TASK DIRECTIONS
Among the lines of the records, count those containing the word "none", then give the number alone.

== Segment start ==

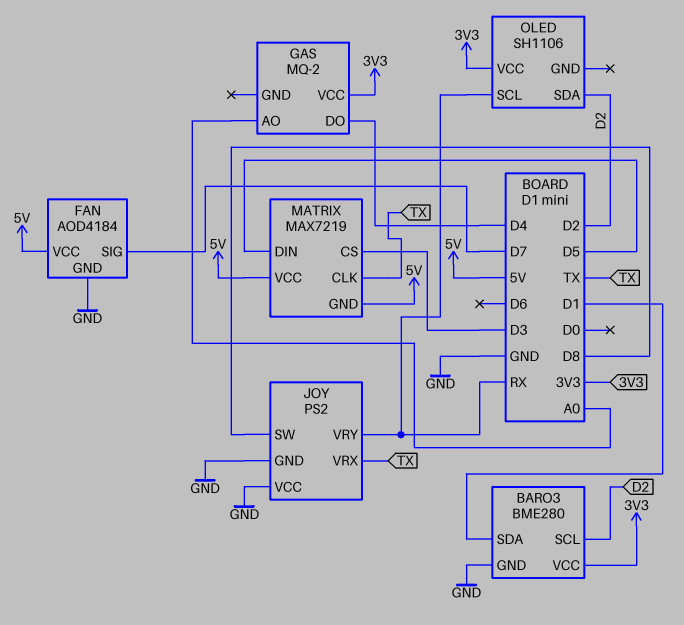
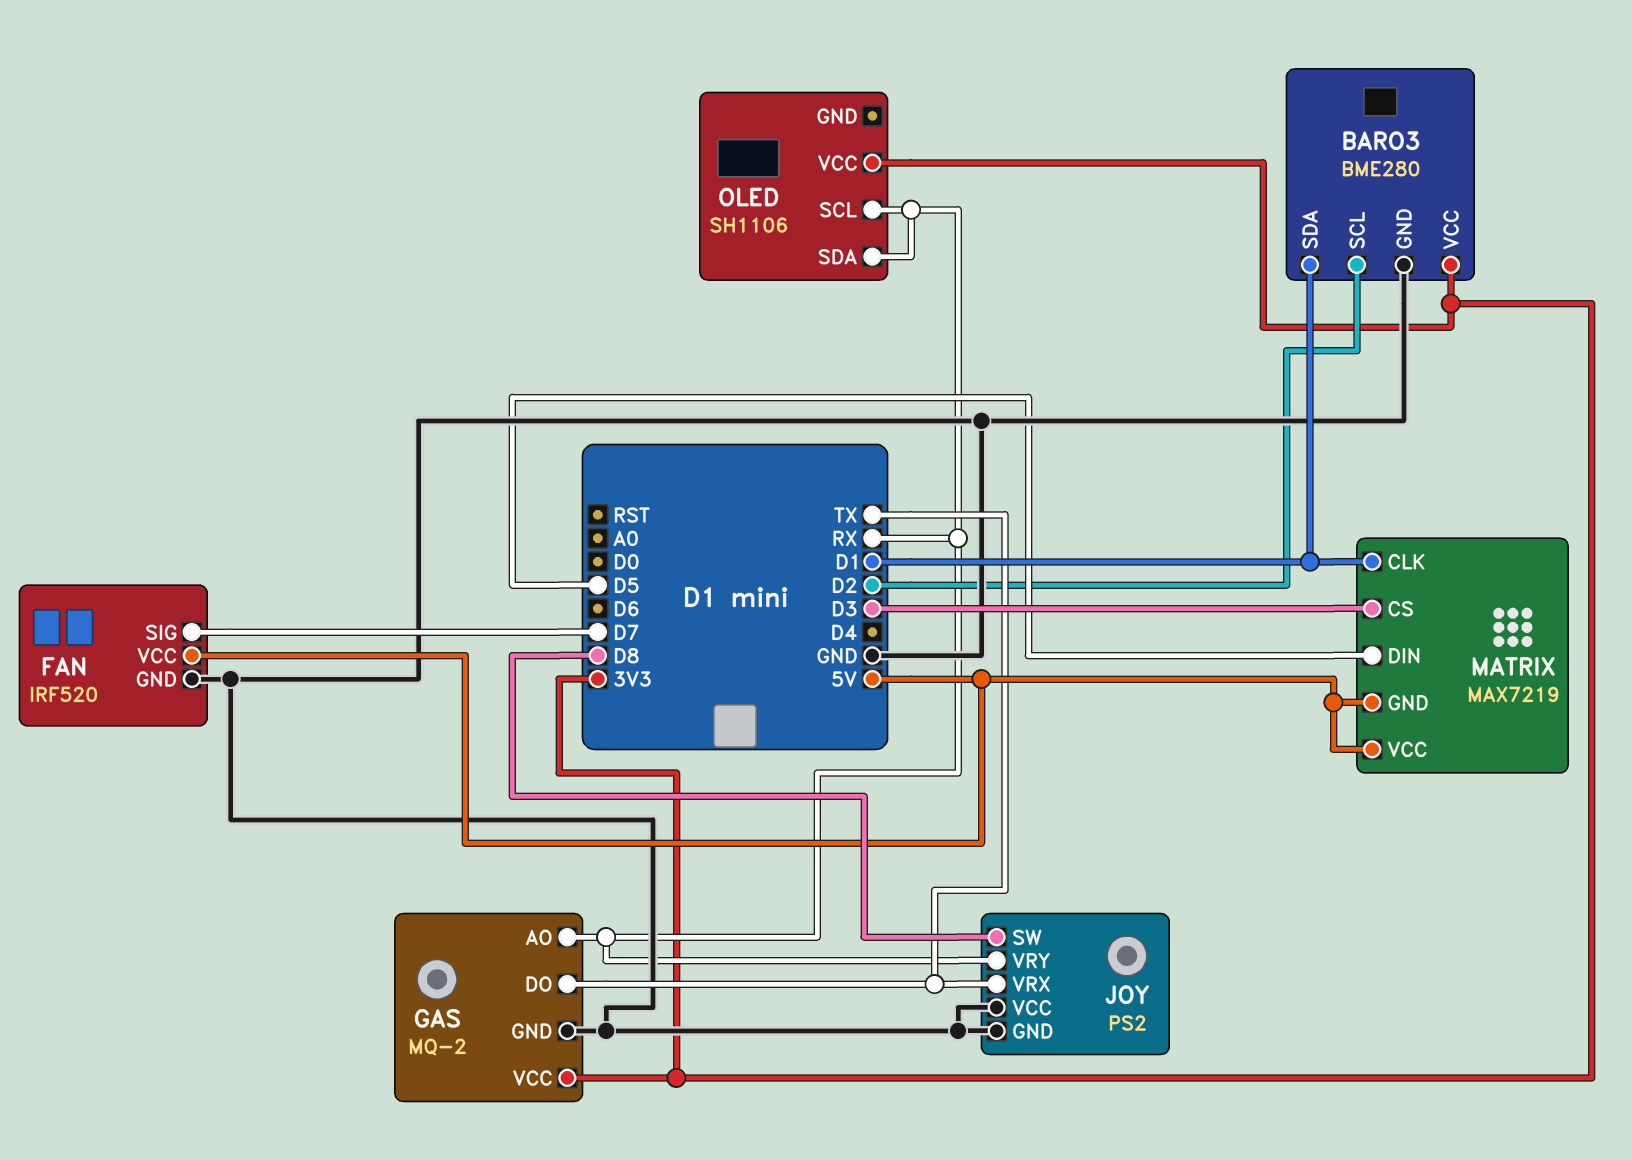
FAN: AOD4184 -> IRF520
GAS pin AO: A0 -> RX
GAS pin DO: D4 -> TX
GAS pin GND: none -> GND
MATRIX pin CLK: TX -> D1
OLED pin SDA: D2 -> RX

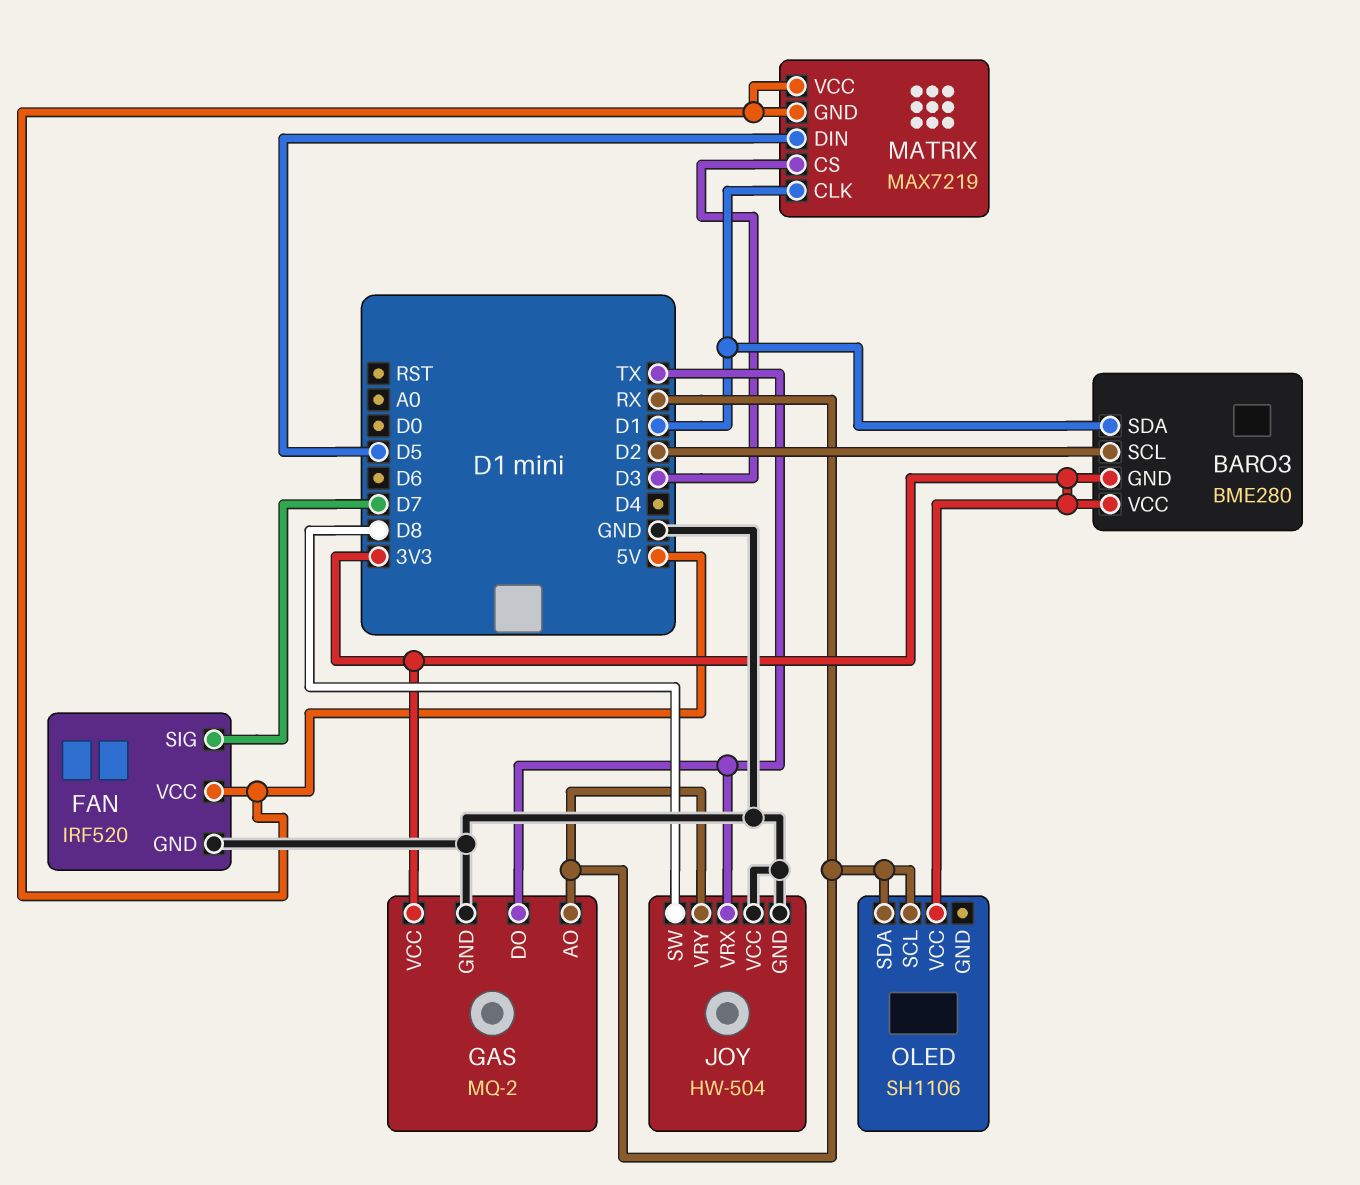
BARO3 pin GND: GND -> 3V3
JOY: PS2 -> HW-504

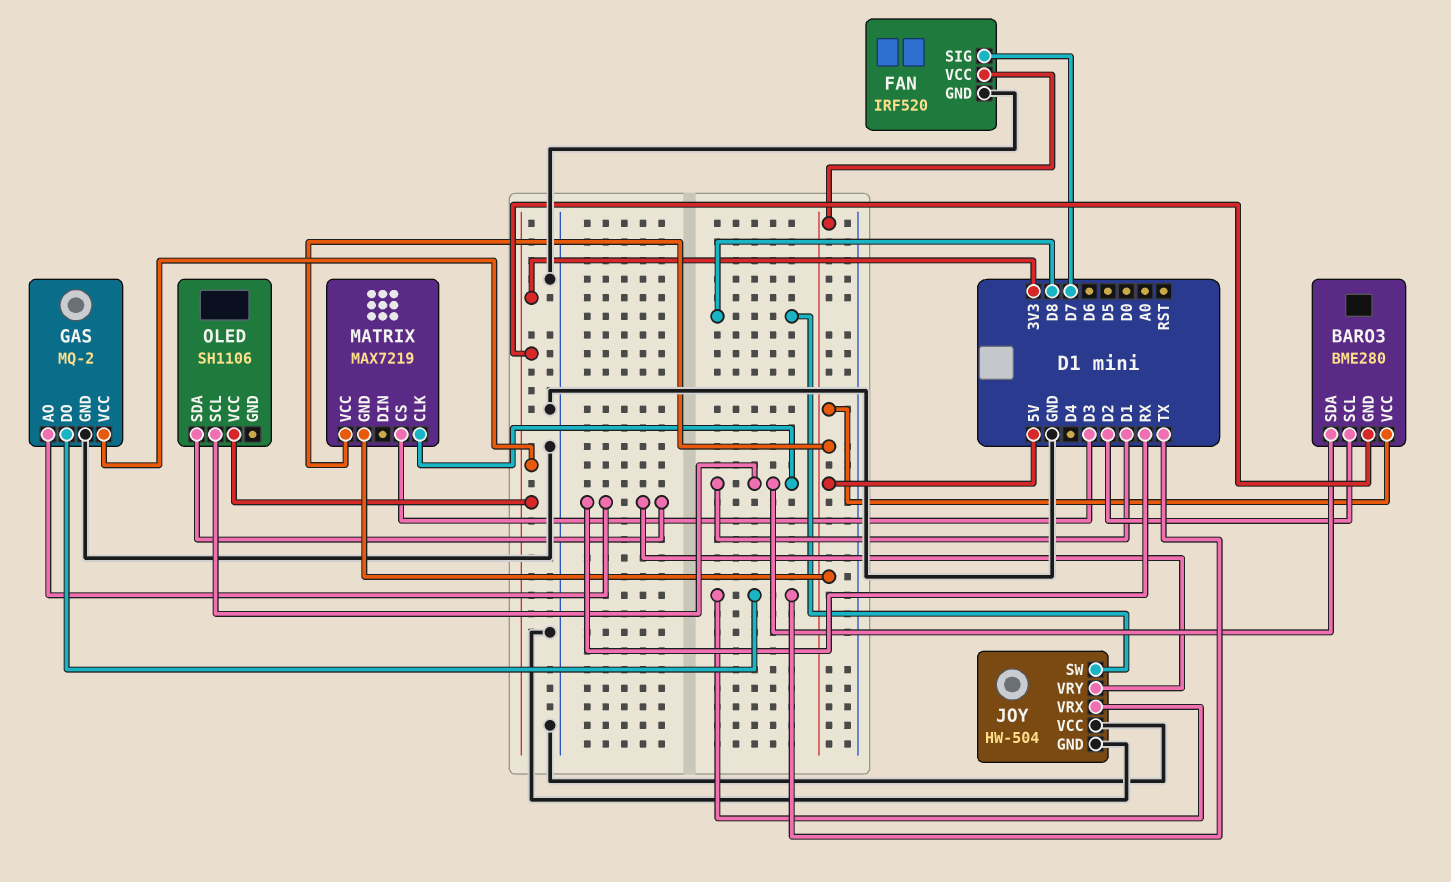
BARO3 pin VCC: 3V3 -> 5V
MATRIX pin DIN: D5 -> none
OLED pin SCL: RX -> D1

== Segment end ==

EXERCISE ANSWER
2